[Scene edit records]
== == ==

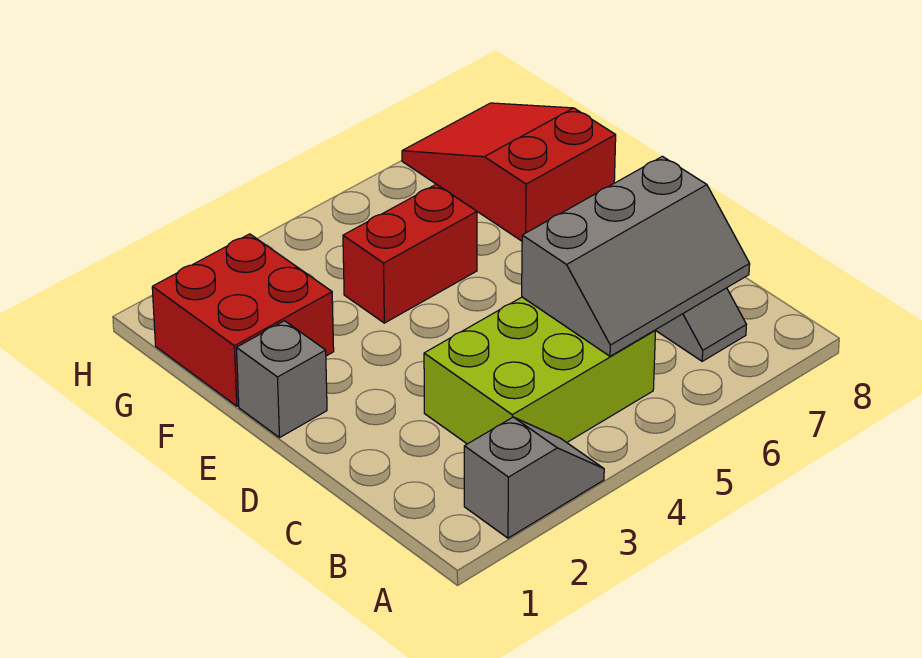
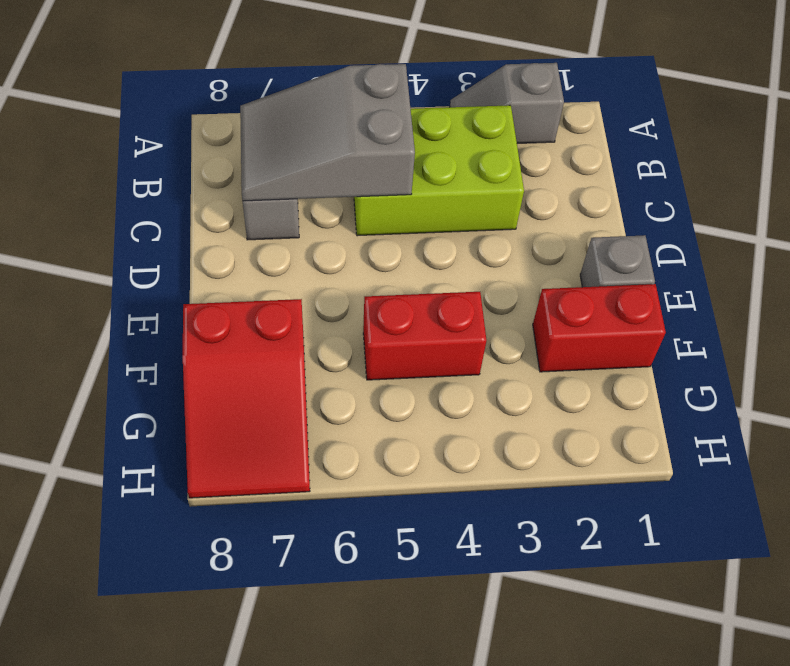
grey slope B5:C7 level 2 top C -> grey slope B5:C7 level 2 top 5
red brick F1:G2 level 1 -> red brick F1:F2 level 1

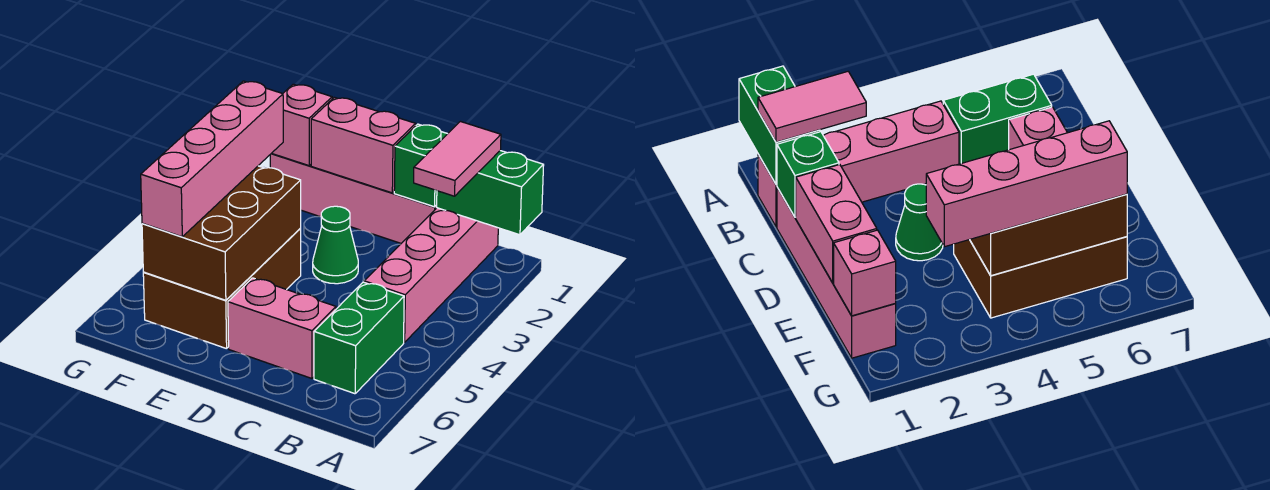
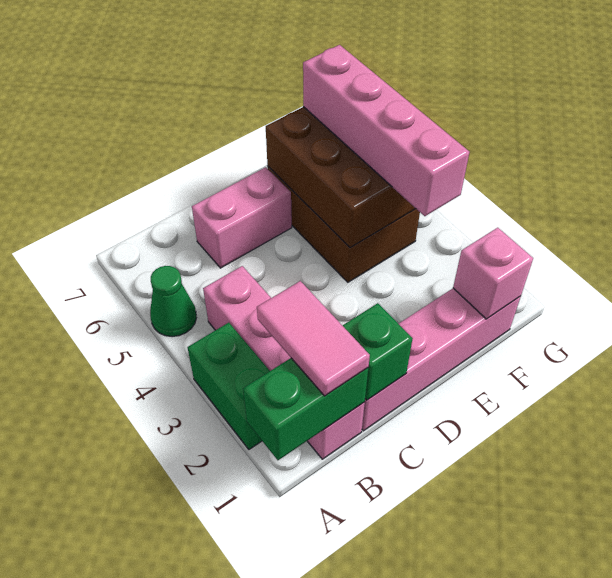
green brick B5:B6 level 1 -> green brick A2:A3 level 1
pink brick D1:E1 level 2 -> none
green cone D3 level 1 -> green cone A5 level 1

== == ==

Working through the entries above, copy every line in which "green" is found.

green brick B5:B6 level 1 -> green brick A2:A3 level 1
green cone D3 level 1 -> green cone A5 level 1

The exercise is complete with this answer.